> Aim of the task:
First find the line with "building: none -> [280,264,373,403]", then reproduce it and all following lines of the data to the end, exactly and with no pictures, adding nothing.

*** Dataset

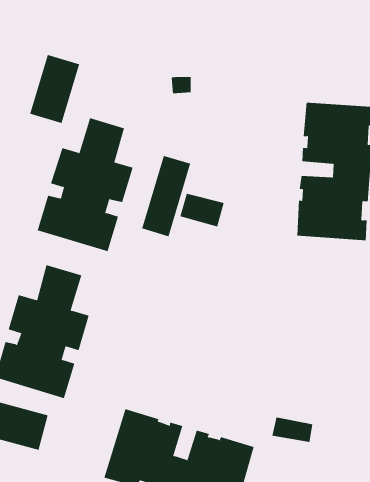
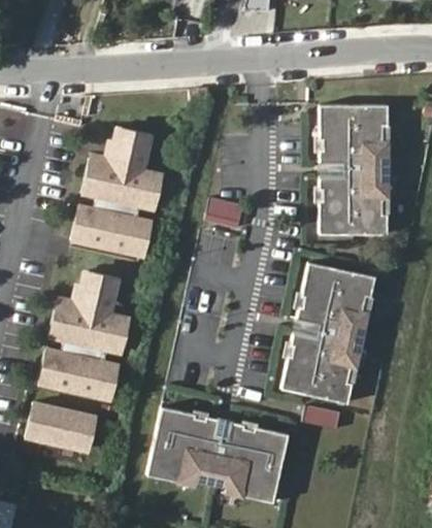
building: [29,54,80,124] -> none
building: [142,155,191,237] -> none
building: none -> [280,264,373,403]

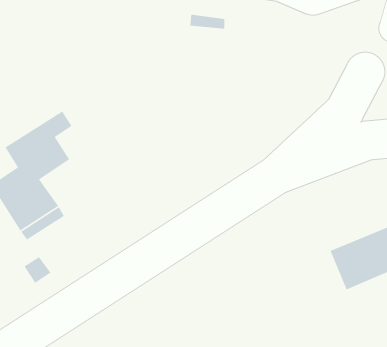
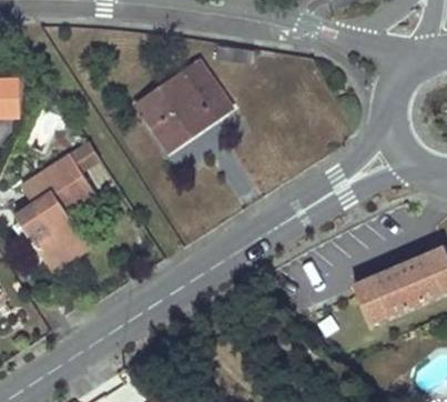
building: none -> [136,61,221,149]

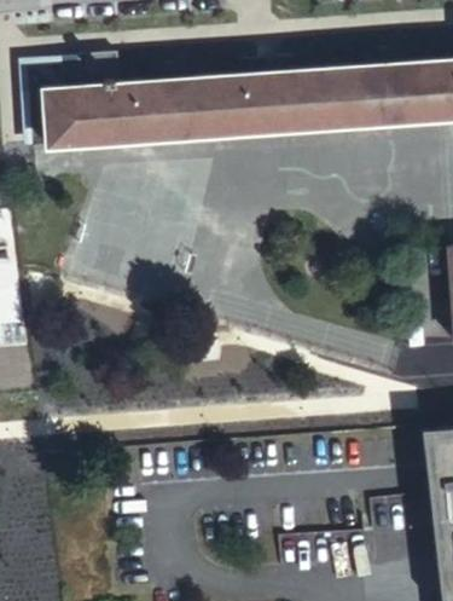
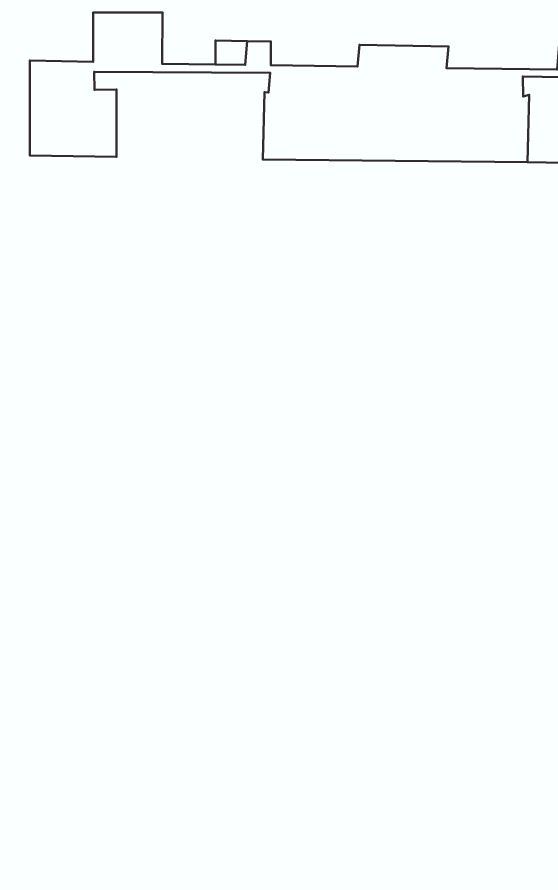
building: [82,86,190,145] -> none

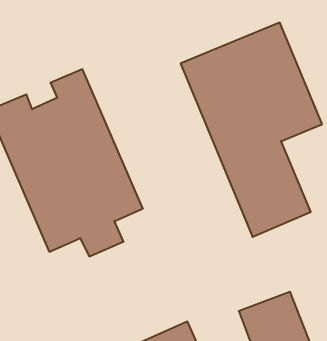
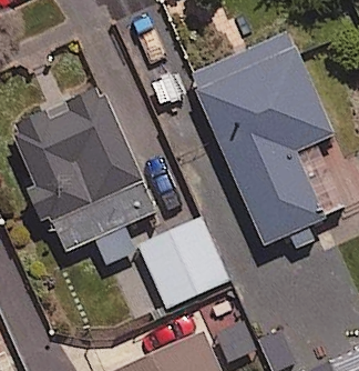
building: none -> [141,219,228,309]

******

> Response:
building: none -> [280,264,373,403]

building: none -> [136,61,221,149]

building: [82,86,190,145] -> none

building: none -> [141,219,228,309]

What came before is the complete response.